### AIM:
Extract every line below that contains the word "closer". Case counts.

[Data items]
⟨

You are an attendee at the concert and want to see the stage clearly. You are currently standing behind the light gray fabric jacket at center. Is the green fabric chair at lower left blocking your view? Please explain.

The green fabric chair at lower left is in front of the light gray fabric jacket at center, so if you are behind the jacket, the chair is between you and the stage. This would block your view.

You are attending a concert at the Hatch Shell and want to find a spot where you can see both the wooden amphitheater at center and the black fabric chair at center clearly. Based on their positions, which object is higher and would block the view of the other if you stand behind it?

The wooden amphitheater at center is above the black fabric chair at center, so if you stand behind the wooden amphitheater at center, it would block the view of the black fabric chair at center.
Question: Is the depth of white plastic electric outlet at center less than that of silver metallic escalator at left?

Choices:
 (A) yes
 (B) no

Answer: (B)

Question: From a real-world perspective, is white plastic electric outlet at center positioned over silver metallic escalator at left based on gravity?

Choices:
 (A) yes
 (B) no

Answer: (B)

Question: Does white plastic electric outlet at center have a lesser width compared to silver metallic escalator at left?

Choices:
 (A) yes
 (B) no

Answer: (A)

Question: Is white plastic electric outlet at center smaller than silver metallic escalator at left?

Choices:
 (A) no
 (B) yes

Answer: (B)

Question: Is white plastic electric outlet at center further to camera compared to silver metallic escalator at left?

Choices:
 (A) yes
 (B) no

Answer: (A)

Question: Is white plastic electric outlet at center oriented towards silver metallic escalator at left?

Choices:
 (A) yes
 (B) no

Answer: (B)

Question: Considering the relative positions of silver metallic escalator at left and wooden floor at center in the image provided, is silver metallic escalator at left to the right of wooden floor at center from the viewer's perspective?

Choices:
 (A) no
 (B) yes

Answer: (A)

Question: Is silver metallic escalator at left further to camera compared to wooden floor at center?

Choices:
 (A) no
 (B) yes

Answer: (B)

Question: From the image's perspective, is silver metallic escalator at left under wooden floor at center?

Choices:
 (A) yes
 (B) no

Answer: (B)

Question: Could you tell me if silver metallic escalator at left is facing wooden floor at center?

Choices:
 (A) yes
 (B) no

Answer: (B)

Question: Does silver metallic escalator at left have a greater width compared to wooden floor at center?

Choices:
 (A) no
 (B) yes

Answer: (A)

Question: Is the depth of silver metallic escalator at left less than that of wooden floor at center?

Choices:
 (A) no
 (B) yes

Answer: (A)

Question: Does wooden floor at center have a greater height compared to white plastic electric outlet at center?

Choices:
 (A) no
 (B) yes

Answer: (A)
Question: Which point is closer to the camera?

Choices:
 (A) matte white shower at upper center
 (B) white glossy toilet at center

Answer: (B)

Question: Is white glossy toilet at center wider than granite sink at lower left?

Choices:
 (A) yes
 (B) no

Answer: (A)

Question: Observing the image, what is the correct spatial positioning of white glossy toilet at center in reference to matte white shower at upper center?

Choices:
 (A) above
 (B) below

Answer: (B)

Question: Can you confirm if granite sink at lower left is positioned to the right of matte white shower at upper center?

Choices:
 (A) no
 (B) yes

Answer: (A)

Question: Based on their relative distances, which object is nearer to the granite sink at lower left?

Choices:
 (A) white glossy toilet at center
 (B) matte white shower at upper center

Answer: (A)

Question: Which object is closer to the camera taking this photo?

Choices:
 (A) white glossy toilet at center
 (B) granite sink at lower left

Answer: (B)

⟩

### THE SOLUTION:
Question: Which point is closer to the camera?
Question: Which object is closer to the camera taking this photo?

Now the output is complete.